→ **How to complete this task**: As an exercise in exact copying, transcribe the lines below from the one holding "HALL pin VCC: none -> 5V" through the last, with both ends included and pictures left out.

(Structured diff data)
● ● ● ●
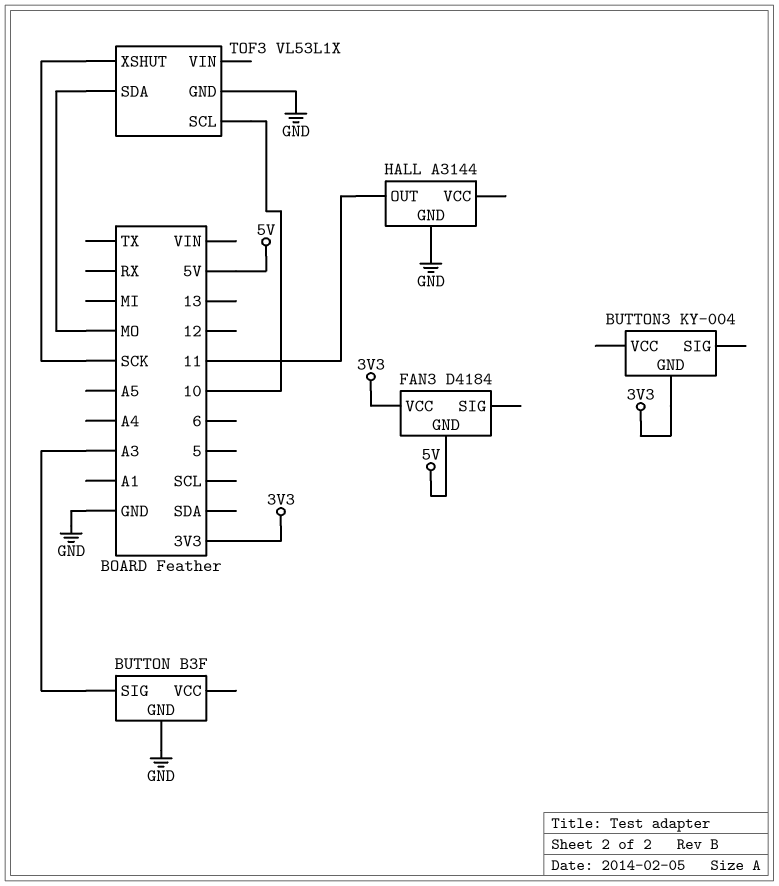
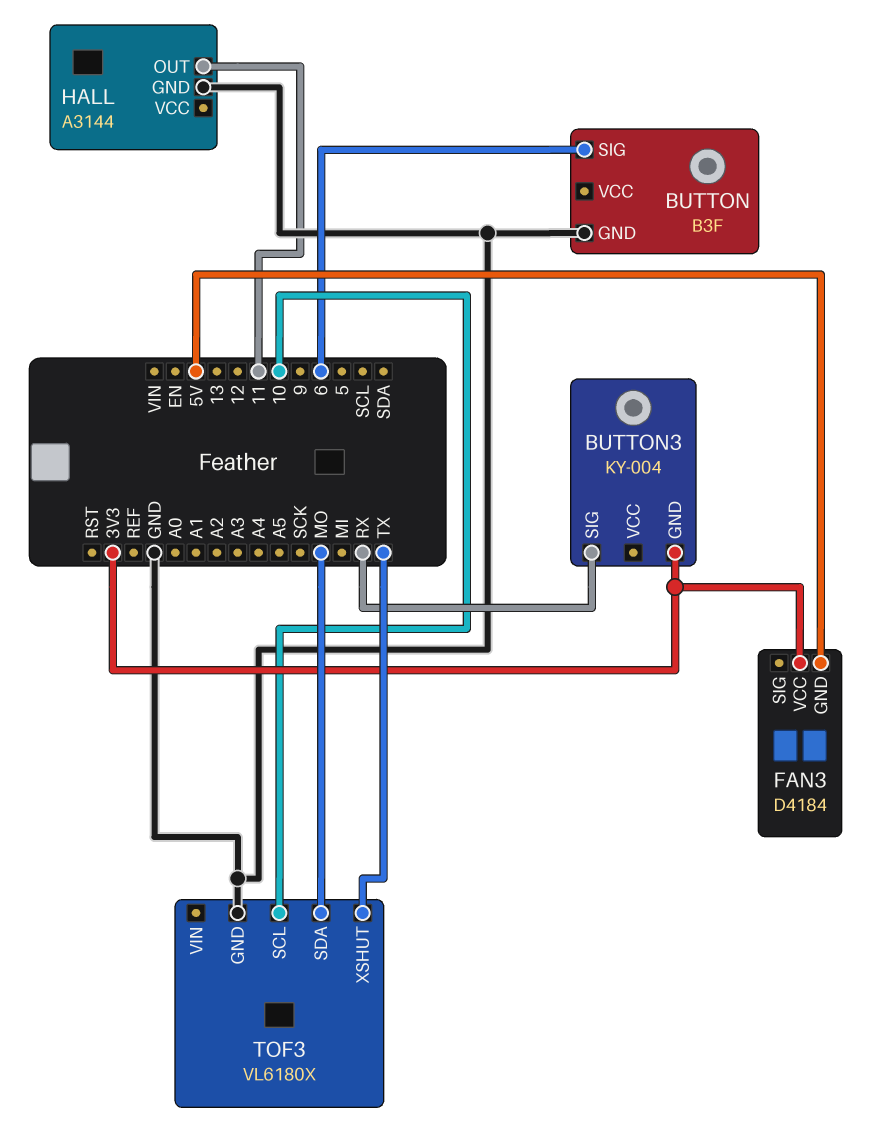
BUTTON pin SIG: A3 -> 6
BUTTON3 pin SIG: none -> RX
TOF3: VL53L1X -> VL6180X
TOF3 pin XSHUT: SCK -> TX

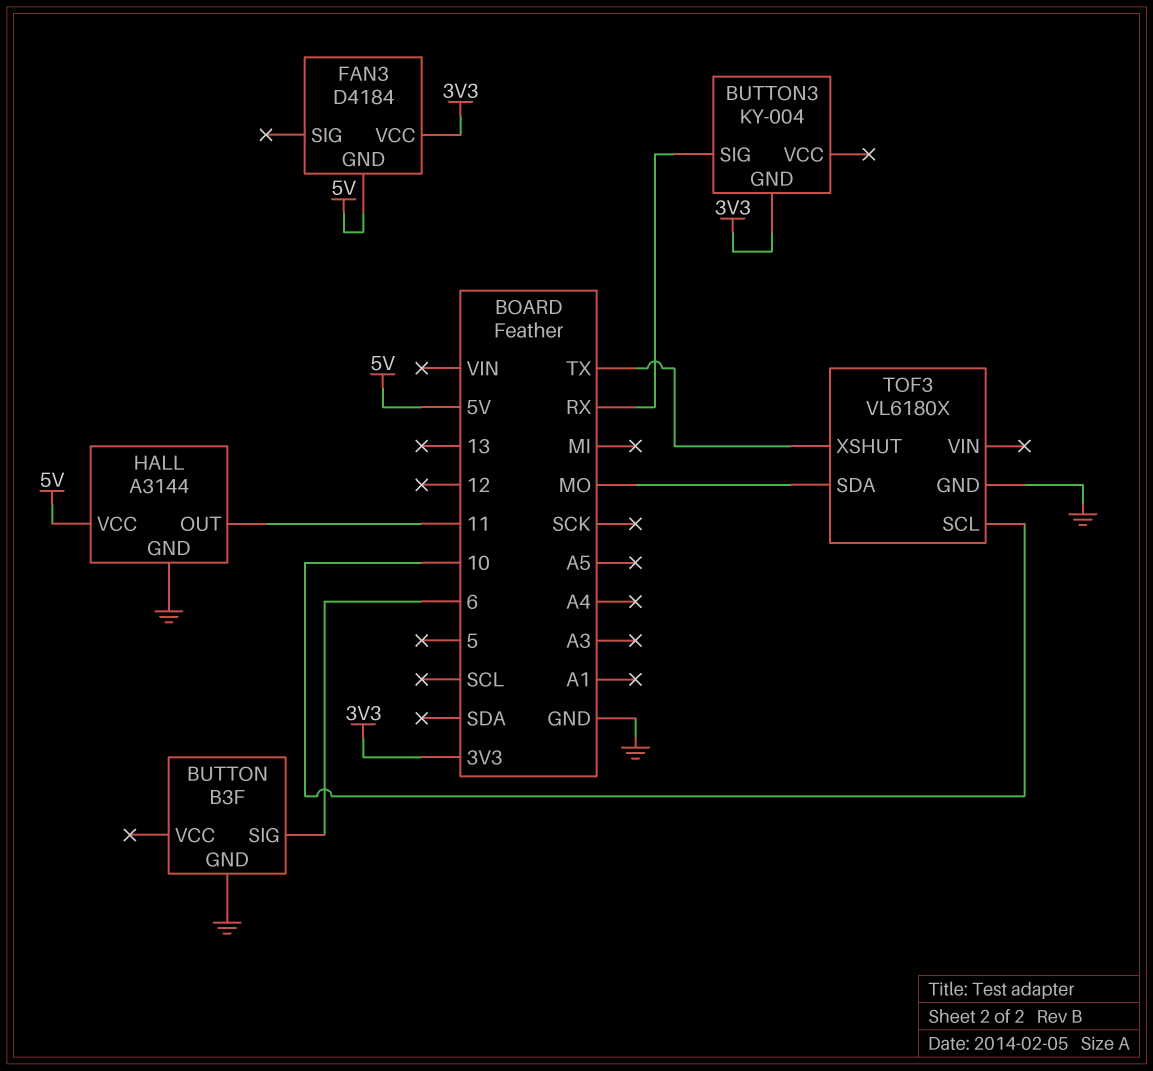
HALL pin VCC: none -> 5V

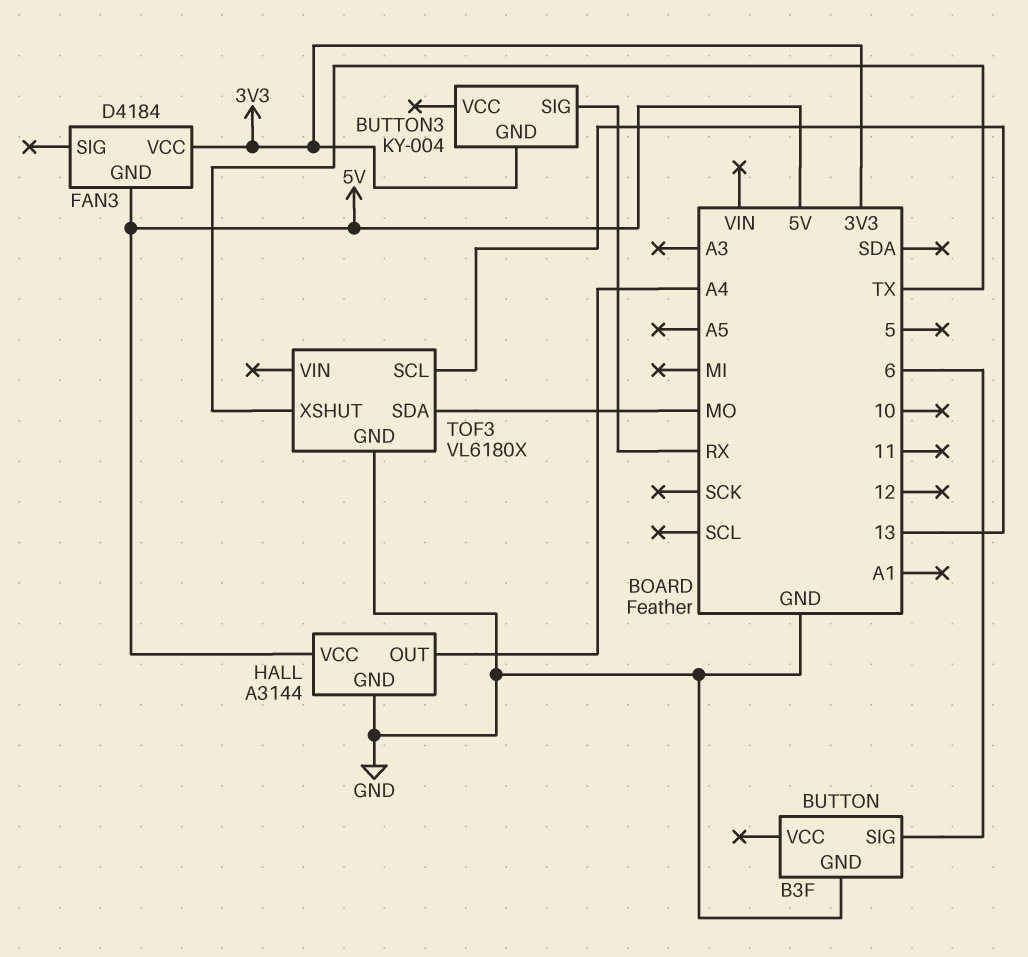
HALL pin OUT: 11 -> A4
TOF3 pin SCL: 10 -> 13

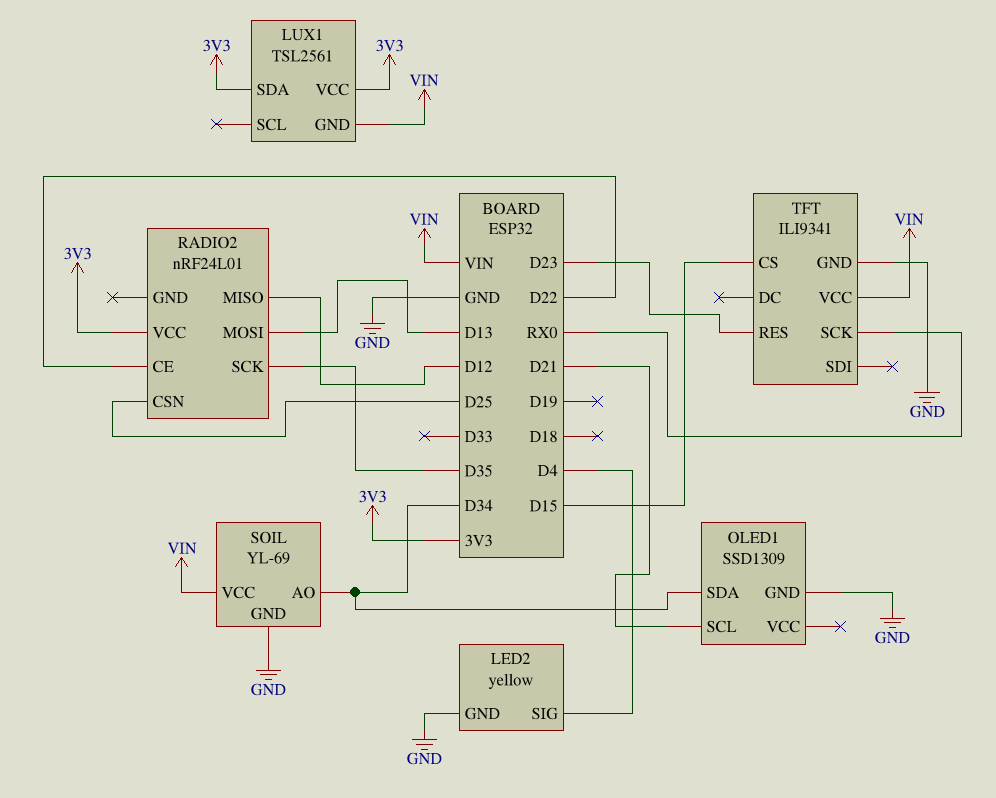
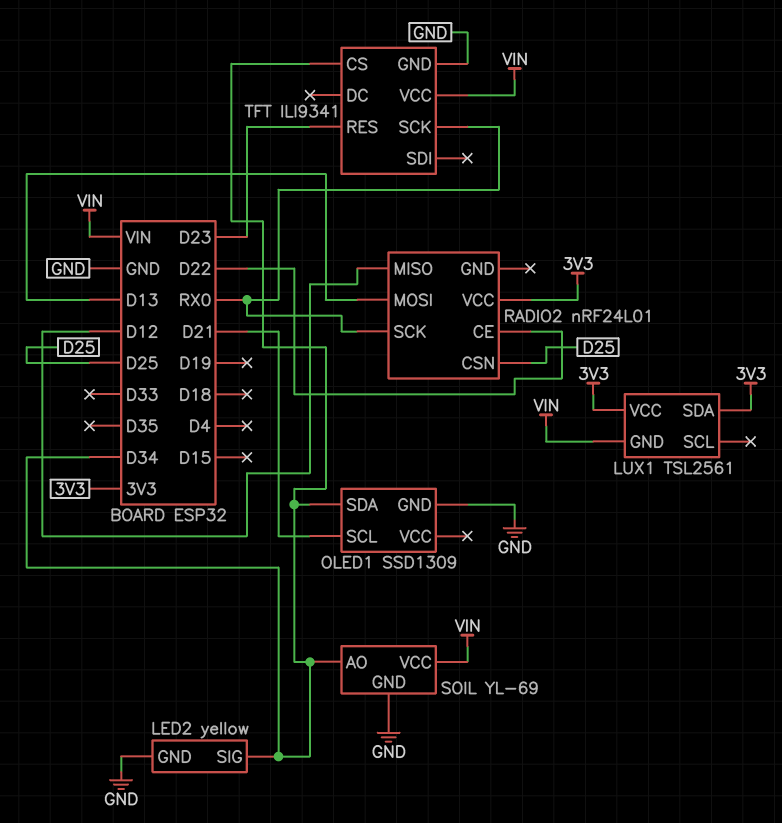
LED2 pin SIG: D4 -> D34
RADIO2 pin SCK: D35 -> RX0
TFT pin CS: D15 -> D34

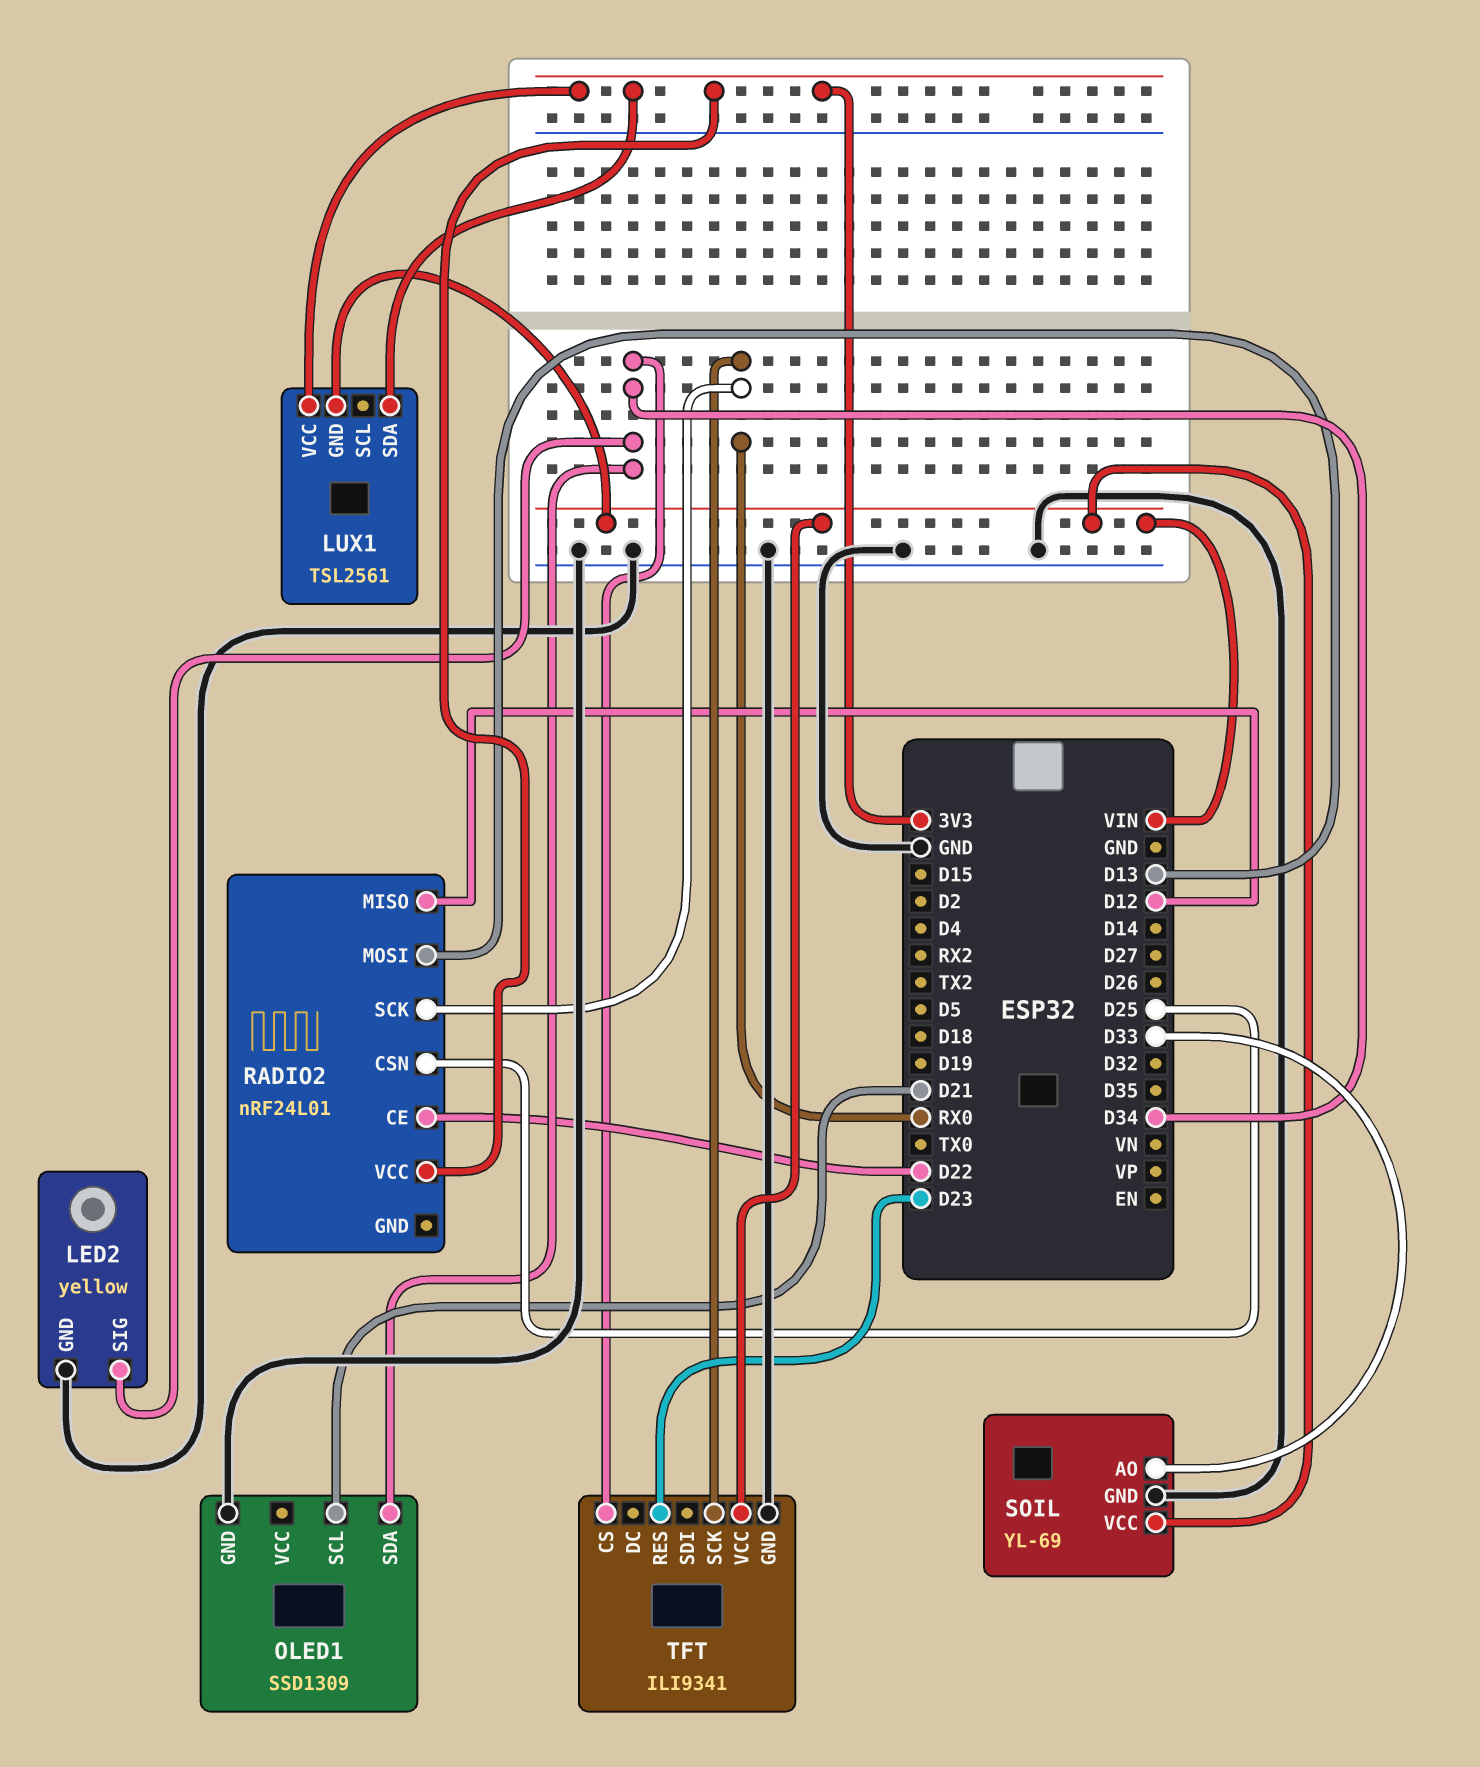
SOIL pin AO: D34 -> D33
● ● ● ●
→ **Output below**:
HALL pin VCC: none -> 5V

HALL pin OUT: 11 -> A4
TOF3 pin SCL: 10 -> 13

LED2 pin SIG: D4 -> D34
RADIO2 pin SCK: D35 -> RX0
TFT pin CS: D15 -> D34

SOIL pin AO: D34 -> D33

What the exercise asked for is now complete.